> **Listed records**
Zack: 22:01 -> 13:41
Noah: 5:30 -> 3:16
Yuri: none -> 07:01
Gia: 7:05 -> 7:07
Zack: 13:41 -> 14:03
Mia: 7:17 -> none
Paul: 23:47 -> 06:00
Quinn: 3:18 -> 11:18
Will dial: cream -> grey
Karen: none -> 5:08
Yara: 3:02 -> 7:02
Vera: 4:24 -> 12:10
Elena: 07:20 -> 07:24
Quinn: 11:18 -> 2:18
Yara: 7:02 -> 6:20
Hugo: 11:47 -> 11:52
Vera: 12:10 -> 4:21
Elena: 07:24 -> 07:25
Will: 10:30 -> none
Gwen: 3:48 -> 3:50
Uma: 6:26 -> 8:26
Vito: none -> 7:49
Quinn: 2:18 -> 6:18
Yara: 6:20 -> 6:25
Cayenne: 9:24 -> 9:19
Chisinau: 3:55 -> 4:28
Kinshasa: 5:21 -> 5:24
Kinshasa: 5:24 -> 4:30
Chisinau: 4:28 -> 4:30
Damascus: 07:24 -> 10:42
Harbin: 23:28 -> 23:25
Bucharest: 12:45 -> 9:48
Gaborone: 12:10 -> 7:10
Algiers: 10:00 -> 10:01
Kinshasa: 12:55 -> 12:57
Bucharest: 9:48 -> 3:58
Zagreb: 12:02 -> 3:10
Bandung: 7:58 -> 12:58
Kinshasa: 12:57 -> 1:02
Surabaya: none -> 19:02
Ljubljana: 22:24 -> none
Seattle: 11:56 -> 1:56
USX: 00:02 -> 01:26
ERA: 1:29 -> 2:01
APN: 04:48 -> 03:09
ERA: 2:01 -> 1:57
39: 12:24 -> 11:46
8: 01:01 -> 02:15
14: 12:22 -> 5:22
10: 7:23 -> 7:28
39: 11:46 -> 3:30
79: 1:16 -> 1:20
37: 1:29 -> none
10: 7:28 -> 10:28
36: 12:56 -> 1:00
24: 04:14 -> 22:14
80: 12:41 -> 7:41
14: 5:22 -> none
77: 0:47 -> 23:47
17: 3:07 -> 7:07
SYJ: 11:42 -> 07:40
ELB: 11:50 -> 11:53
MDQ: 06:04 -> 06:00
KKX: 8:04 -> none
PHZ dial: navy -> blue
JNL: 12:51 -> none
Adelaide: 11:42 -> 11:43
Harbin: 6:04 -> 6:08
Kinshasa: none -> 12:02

> **Problem requirements**
Rewrite the lines above as a numbered list, leaving out any blank lines, starting at the first line of the items and ending at the line containing "Hugo: 11:47 -> 11:52", with both of those lines included.

> **Answer below**
1. Zack: 22:01 -> 13:41
2. Noah: 5:30 -> 3:16
3. Yuri: none -> 07:01
4. Gia: 7:05 -> 7:07
5. Zack: 13:41 -> 14:03
6. Mia: 7:17 -> none
7. Paul: 23:47 -> 06:00
8. Quinn: 3:18 -> 11:18
9. Will dial: cream -> grey
10. Karen: none -> 5:08
11. Yara: 3:02 -> 7:02
12. Vera: 4:24 -> 12:10
13. Elena: 07:20 -> 07:24
14. Quinn: 11:18 -> 2:18
15. Yara: 7:02 -> 6:20
16. Hugo: 11:47 -> 11:52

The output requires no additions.